* _BRIEF_: Your output must be the lines below from the line containing "grey domino [397,266,463,311]" to the line containing "purple spinning top [360,237,394,268] -> none", both lines included, reproduced exactly and without pictures.

* _ENTRIES SHOWN_:
--- START ---

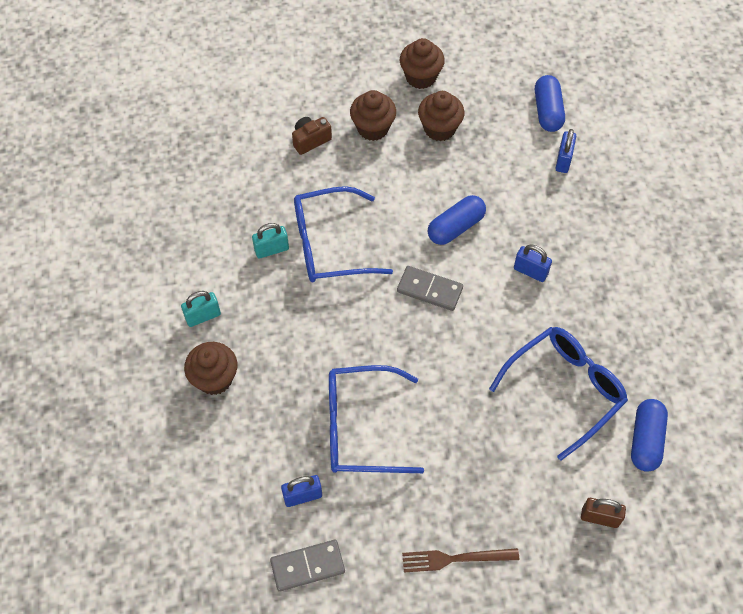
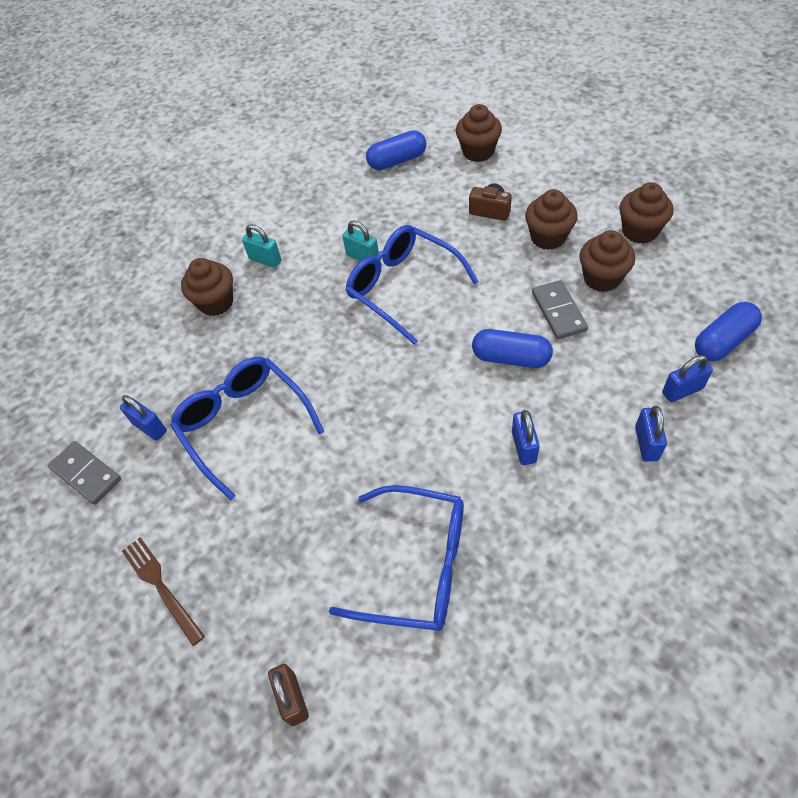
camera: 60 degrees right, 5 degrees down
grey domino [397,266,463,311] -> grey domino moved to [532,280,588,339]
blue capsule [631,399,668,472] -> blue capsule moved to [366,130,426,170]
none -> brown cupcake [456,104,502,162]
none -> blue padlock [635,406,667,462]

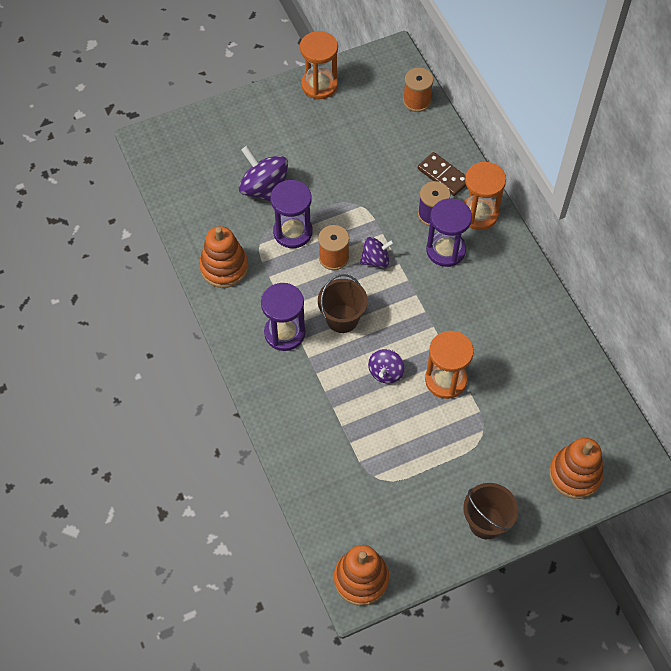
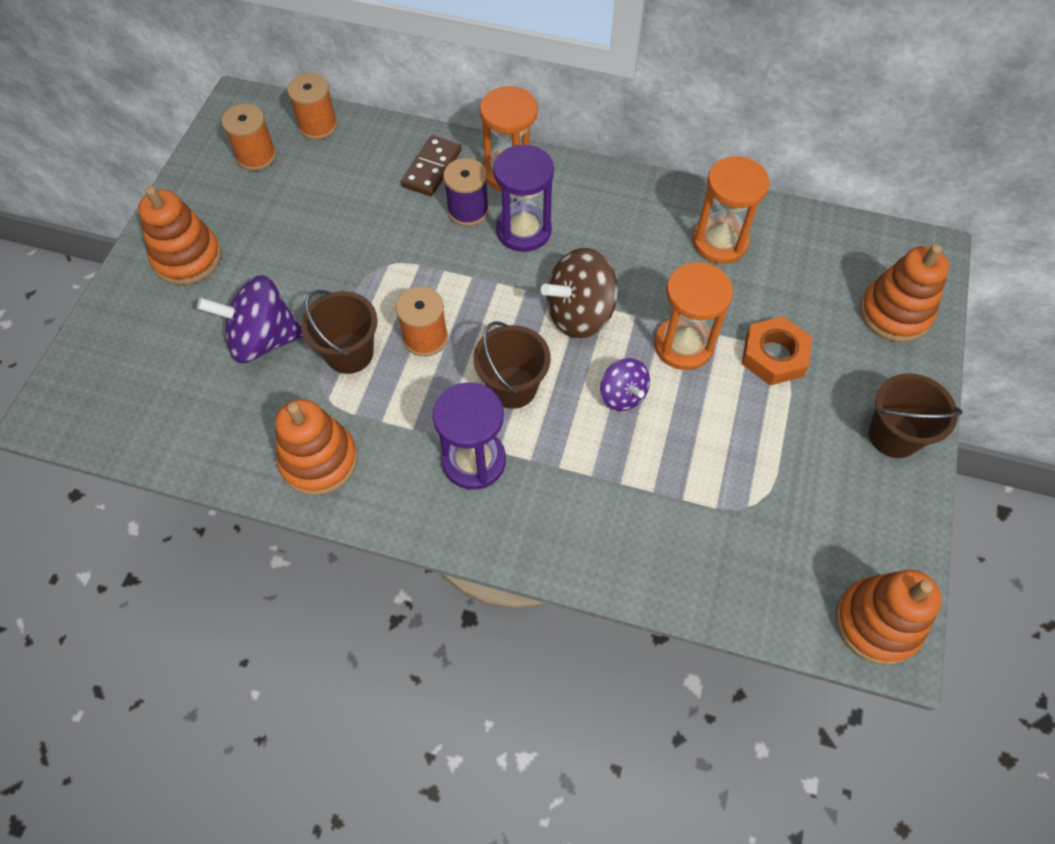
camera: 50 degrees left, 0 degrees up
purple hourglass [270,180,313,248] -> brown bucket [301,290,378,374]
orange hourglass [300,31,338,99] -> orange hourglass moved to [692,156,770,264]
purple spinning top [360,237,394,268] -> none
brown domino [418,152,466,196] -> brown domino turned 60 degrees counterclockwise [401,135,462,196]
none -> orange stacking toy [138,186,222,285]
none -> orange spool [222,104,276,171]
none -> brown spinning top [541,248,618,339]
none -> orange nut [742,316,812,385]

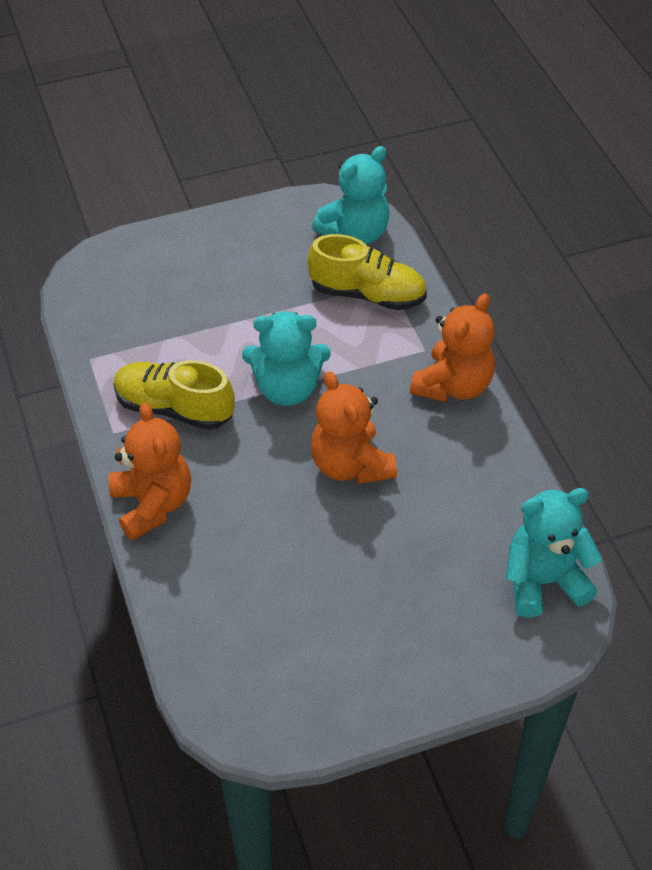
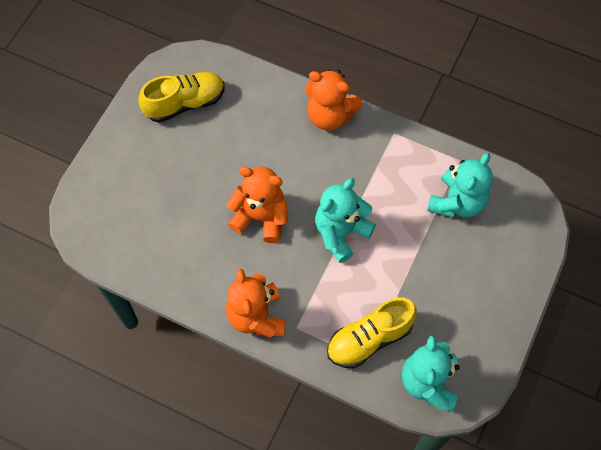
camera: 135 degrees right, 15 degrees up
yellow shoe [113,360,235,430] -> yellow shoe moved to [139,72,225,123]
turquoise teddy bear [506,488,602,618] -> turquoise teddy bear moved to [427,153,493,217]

--- END ---
--- START ---

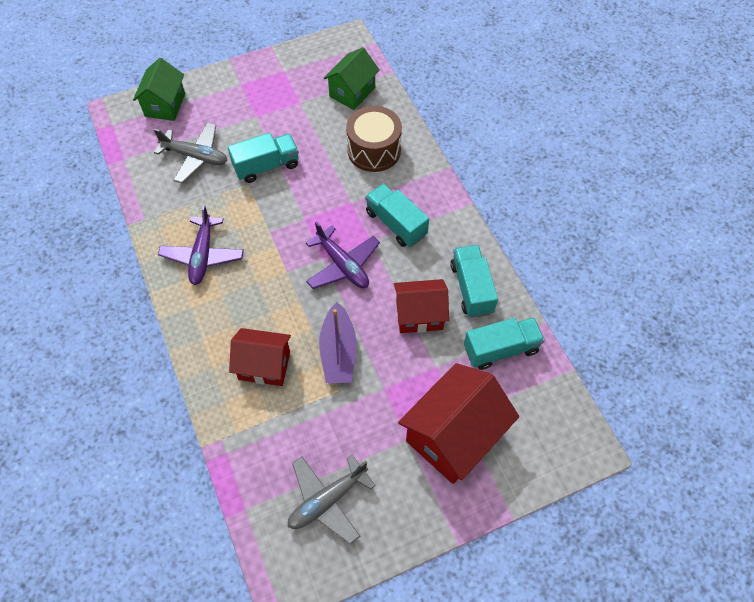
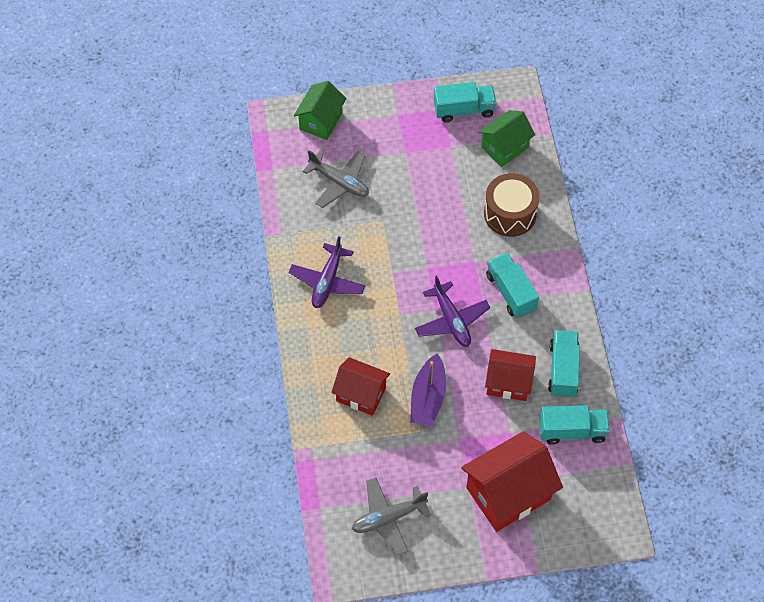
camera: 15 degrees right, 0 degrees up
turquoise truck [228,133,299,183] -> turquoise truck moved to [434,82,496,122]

--- END ---

* _TASK SOLUTION_:
grey domino [397,266,463,311] -> grey domino moved to [532,280,588,339]
blue capsule [631,399,668,472] -> blue capsule moved to [366,130,426,170]
none -> brown cupcake [456,104,502,162]
none -> blue padlock [635,406,667,462]

camera: 50 degrees left, 0 degrees up
purple hourglass [270,180,313,248] -> brown bucket [301,290,378,374]
orange hourglass [300,31,338,99] -> orange hourglass moved to [692,156,770,264]
purple spinning top [360,237,394,268] -> none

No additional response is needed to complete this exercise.